> **Exercise description**: Scan the data below. Pull out each line where "pink" occurs.

○ ○ ○

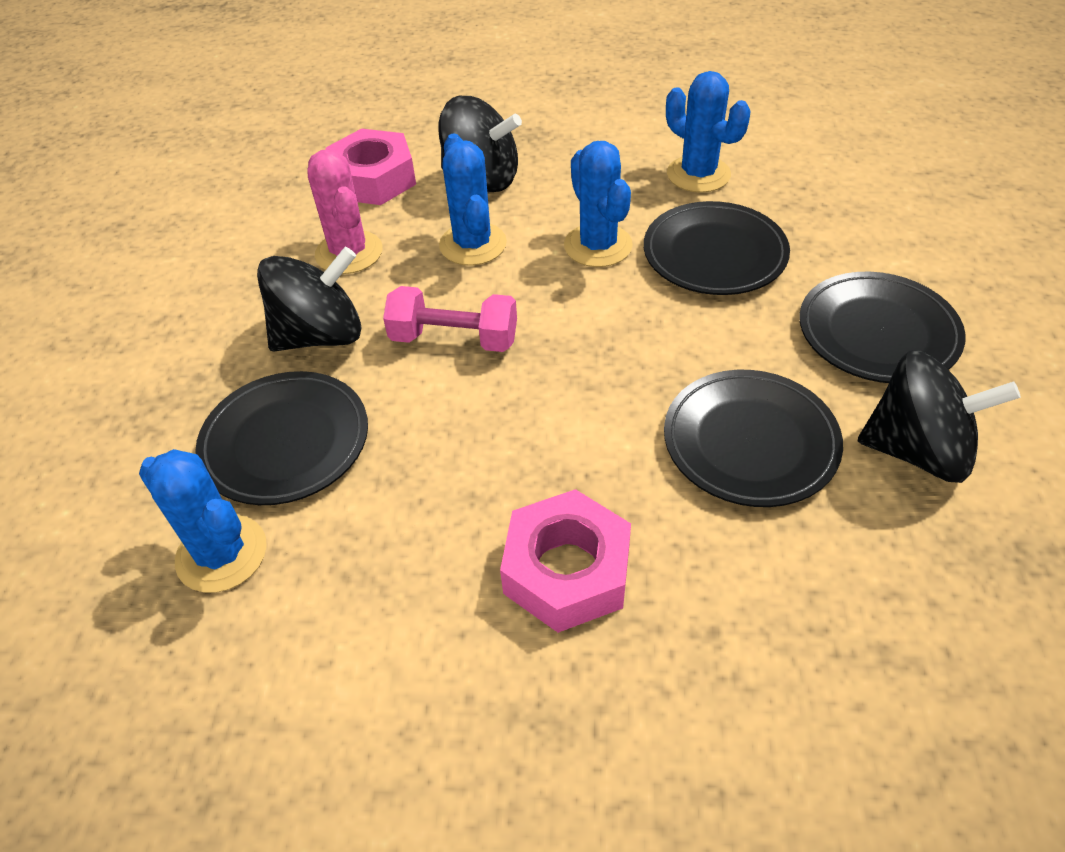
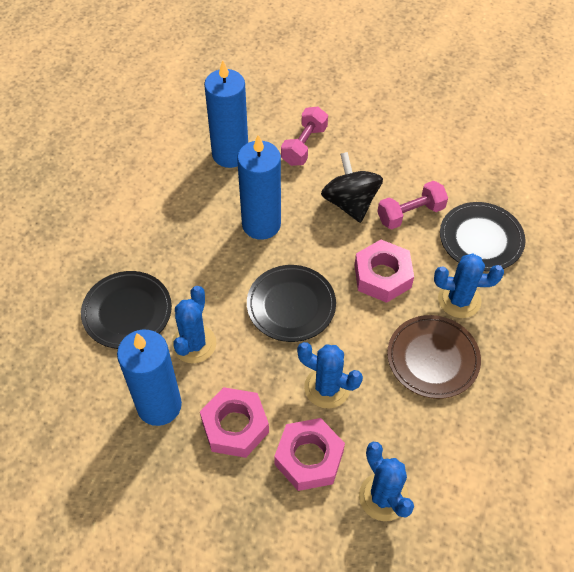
black plate: 4 -> 3
black spinning top: 3 -> 1
blue candle: 0 -> 3
brown plate: 0 -> 1
pink cactus: 1 -> 0
pink dumbbell: 1 -> 2
pink nut: 2 -> 3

○ ○ ○

> **Response area**:
pink cactus: 1 -> 0
pink dumbbell: 1 -> 2
pink nut: 2 -> 3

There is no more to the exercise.